• **Problem to work on**: How do the lines below between the ones holding "U1: NOT CD4069" and "U21: XNOR 74HC266", inclusive, read? Give them again exactly, with no other lines.

• **Extracted entries**:
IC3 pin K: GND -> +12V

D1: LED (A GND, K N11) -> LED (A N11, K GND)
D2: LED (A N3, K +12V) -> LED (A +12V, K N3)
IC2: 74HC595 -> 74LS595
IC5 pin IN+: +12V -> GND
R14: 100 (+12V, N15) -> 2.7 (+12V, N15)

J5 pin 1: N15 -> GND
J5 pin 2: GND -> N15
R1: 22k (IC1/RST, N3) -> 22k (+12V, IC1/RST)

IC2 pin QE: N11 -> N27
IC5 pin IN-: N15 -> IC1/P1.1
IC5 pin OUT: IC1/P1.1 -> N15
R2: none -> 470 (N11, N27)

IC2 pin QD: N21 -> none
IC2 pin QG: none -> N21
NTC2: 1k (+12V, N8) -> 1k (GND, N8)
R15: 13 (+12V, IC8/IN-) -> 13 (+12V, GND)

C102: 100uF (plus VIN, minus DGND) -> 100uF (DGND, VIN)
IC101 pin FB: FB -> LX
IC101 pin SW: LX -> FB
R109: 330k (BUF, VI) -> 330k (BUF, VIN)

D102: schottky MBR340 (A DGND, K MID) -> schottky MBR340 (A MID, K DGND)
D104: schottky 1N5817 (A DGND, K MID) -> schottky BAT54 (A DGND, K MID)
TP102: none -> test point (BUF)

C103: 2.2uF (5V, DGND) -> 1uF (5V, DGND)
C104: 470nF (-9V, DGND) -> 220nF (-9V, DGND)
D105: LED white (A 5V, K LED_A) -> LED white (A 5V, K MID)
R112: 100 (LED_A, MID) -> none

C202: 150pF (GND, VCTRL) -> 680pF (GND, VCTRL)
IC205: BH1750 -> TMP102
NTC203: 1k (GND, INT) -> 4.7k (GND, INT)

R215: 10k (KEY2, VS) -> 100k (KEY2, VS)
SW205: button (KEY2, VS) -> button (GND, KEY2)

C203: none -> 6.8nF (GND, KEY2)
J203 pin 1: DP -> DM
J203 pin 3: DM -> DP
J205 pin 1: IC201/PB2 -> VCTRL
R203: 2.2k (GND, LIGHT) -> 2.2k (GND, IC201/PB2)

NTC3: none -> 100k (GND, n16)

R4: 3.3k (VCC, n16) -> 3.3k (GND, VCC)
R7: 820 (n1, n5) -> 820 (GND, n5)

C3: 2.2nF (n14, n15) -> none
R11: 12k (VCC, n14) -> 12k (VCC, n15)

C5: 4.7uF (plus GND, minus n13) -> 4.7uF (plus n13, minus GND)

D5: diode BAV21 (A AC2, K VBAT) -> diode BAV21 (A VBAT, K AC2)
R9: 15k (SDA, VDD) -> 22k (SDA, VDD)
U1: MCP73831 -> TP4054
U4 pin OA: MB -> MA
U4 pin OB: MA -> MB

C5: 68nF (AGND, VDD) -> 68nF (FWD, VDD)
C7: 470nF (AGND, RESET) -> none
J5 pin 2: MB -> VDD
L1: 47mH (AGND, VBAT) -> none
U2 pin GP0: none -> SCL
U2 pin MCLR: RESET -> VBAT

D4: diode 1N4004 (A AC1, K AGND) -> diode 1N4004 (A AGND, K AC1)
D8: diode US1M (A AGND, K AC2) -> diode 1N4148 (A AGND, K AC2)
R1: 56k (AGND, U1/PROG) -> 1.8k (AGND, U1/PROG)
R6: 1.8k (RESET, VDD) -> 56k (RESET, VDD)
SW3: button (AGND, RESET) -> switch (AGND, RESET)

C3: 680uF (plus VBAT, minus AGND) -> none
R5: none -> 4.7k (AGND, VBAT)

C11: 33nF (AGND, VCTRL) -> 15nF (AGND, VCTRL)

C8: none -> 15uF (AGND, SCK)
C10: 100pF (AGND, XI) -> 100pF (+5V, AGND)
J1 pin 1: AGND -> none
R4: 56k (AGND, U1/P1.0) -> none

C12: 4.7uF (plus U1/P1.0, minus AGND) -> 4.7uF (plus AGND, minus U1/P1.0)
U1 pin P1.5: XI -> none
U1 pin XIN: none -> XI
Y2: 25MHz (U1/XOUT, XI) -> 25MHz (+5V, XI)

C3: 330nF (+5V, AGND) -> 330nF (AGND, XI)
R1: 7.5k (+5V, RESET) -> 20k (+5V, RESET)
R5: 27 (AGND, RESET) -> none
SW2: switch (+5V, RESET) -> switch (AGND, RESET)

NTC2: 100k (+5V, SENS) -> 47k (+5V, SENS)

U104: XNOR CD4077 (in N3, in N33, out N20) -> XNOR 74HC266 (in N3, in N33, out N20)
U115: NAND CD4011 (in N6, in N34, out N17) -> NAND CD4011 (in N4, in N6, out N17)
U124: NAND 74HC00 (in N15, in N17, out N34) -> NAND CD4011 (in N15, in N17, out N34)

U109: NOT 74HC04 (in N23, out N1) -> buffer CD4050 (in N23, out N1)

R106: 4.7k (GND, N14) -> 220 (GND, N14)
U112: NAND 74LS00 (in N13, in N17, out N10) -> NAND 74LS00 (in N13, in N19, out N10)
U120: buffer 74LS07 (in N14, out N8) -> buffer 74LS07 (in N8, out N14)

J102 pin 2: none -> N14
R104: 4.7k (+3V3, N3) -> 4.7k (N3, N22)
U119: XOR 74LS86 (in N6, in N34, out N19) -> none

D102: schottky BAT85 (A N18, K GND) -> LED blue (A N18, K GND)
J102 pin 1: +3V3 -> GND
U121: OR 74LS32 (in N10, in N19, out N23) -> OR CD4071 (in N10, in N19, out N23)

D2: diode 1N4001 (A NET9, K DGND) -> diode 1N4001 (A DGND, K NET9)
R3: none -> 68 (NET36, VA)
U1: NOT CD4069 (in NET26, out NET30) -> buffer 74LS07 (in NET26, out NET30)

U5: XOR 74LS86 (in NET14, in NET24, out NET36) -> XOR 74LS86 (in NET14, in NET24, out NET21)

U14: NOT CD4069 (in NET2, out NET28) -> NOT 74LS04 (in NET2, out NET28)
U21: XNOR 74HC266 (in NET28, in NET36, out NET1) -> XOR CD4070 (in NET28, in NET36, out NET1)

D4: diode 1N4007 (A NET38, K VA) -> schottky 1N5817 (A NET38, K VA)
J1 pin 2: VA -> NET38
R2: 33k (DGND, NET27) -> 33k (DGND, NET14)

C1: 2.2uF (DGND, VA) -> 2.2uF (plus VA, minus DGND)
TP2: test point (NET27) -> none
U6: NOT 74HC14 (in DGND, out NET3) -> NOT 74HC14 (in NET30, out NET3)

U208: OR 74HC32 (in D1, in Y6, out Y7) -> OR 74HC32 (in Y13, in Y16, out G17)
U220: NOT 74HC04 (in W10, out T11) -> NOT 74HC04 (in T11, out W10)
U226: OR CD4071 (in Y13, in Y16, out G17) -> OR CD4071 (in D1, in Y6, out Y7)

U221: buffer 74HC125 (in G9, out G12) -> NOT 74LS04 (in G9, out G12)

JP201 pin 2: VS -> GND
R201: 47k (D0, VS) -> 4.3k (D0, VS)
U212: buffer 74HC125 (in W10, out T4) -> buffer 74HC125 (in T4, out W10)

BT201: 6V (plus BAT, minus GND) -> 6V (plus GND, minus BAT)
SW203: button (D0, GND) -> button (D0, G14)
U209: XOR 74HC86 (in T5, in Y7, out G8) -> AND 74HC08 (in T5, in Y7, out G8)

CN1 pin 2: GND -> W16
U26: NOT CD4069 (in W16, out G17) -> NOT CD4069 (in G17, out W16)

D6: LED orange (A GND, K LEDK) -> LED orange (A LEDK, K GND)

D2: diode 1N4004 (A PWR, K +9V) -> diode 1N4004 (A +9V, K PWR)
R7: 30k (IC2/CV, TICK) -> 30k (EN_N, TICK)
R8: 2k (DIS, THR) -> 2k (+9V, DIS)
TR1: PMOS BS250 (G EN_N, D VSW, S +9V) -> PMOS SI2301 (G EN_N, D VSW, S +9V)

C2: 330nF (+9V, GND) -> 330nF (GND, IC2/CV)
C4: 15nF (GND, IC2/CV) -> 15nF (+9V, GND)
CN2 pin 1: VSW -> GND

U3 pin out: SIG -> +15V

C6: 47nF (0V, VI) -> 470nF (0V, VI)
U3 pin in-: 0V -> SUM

• **Result of this task**:
U1: NOT CD4069 (in NET26, out NET30) -> buffer 74LS07 (in NET26, out NET30)

U5: XOR 74LS86 (in NET14, in NET24, out NET36) -> XOR 74LS86 (in NET14, in NET24, out NET21)

U14: NOT CD4069 (in NET2, out NET28) -> NOT 74LS04 (in NET2, out NET28)
U21: XNOR 74HC266 (in NET28, in NET36, out NET1) -> XOR CD4070 (in NET28, in NET36, out NET1)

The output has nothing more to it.